[EXCERPTED RECORDS — start]

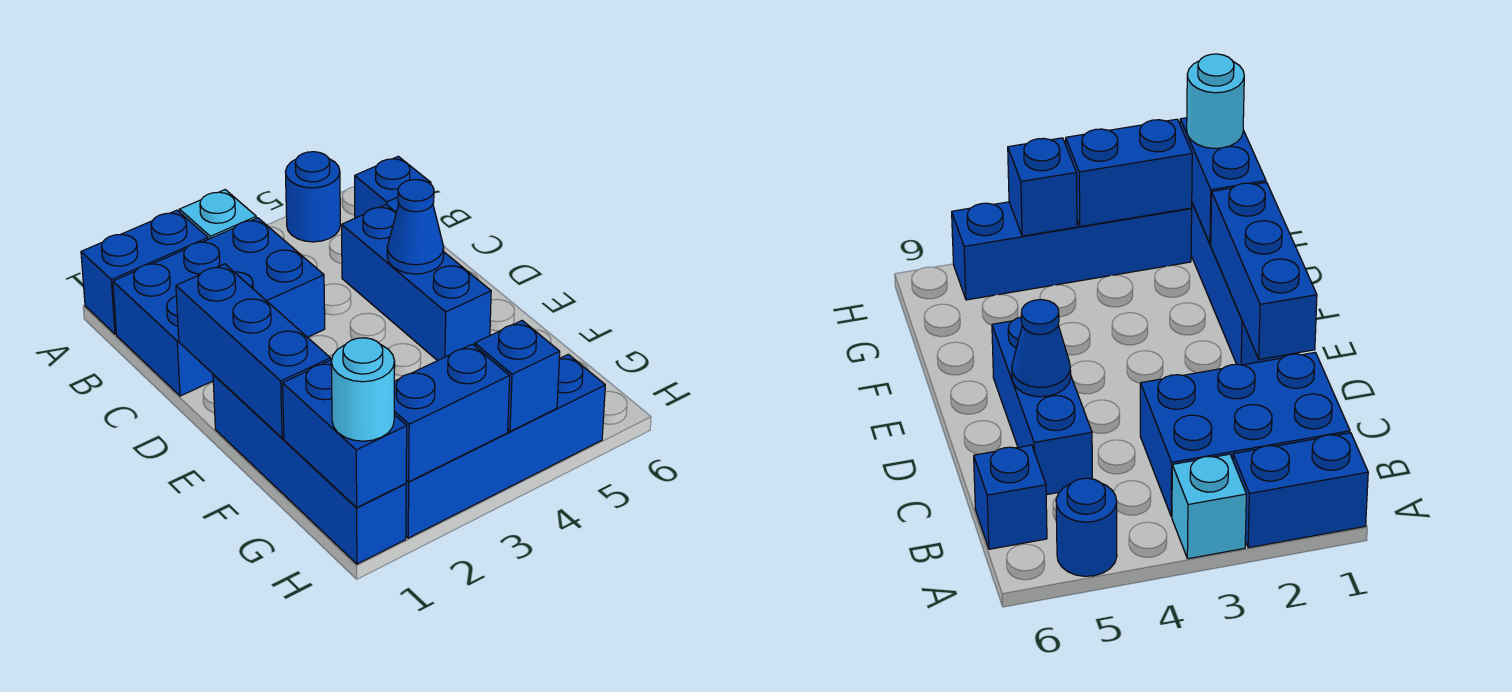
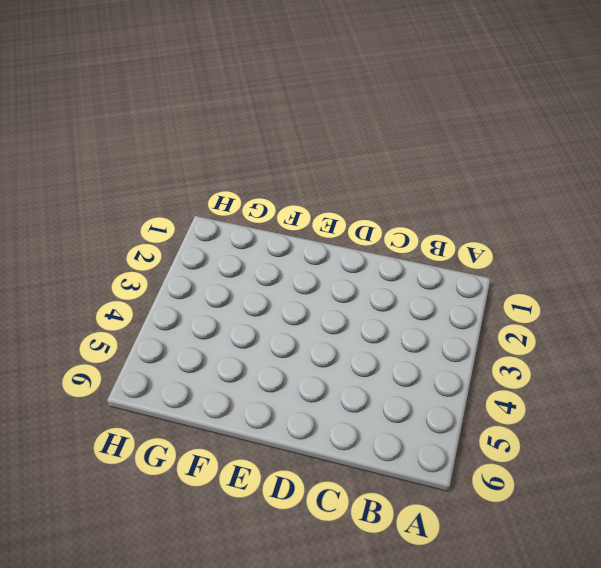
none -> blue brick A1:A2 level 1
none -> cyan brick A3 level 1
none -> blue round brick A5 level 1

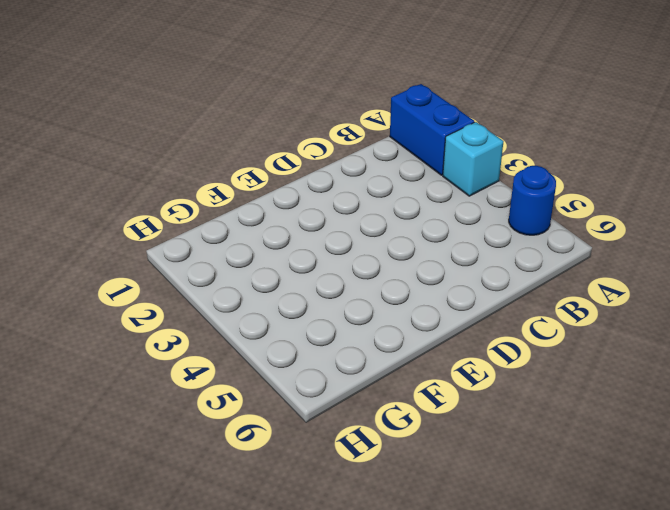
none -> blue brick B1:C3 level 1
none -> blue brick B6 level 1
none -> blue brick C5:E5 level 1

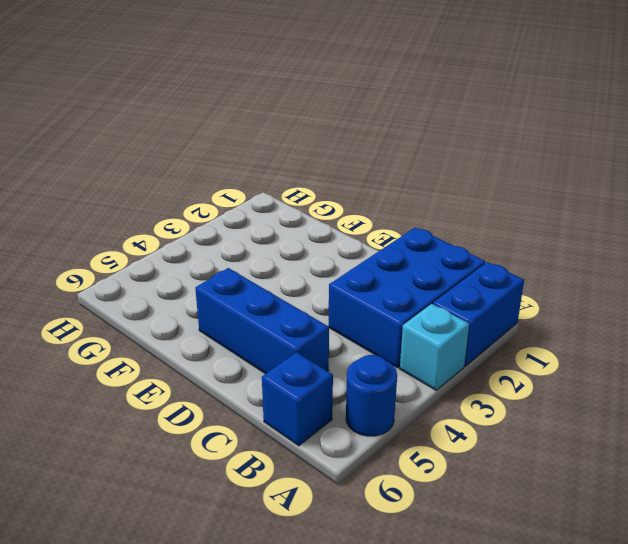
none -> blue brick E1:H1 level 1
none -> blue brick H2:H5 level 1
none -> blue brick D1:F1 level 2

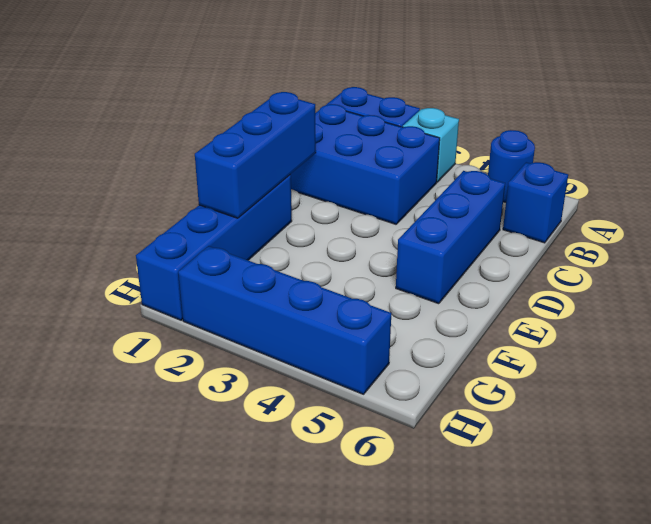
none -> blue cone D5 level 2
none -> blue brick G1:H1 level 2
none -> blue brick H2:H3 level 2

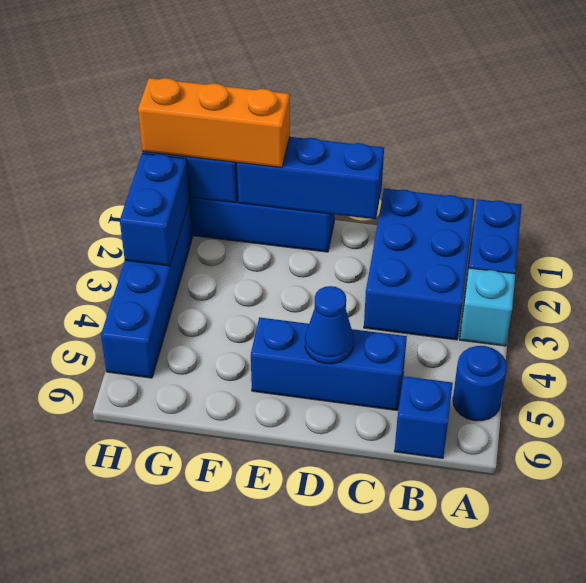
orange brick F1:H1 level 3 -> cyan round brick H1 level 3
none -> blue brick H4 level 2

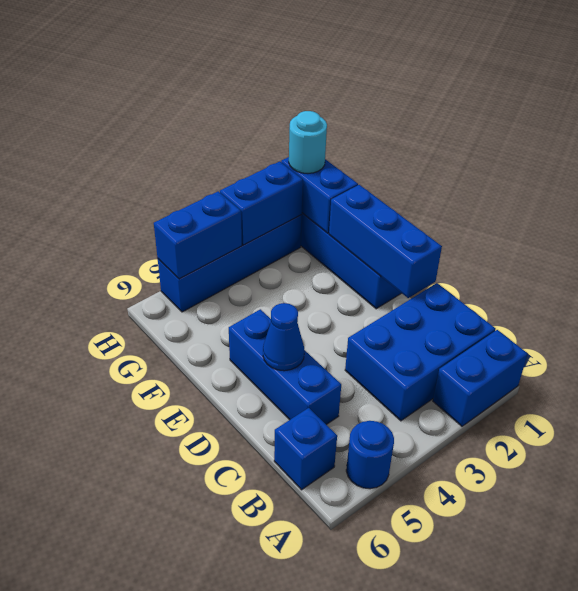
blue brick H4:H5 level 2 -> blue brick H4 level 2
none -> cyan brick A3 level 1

[EXCERPTED RECORDS — finish]
[EXCERPTED RECORDS — start]

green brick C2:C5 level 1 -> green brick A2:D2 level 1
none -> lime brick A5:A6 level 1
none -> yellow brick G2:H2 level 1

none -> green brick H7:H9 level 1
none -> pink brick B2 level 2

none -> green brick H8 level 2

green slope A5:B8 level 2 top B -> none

[EXCERPTED RECORDS — finish]

_TASK TO COMPLETE_
Copy nothing but the lines above that run from the one with "none -> blue brick A1:A2 level 1" to the one with "none -> blue brick H2:H5 level 1", ends included; pictures stay out.

_OUTPUT BELOW_
none -> blue brick A1:A2 level 1
none -> cyan brick A3 level 1
none -> blue round brick A5 level 1

none -> blue brick B1:C3 level 1
none -> blue brick B6 level 1
none -> blue brick C5:E5 level 1

none -> blue brick E1:H1 level 1
none -> blue brick H2:H5 level 1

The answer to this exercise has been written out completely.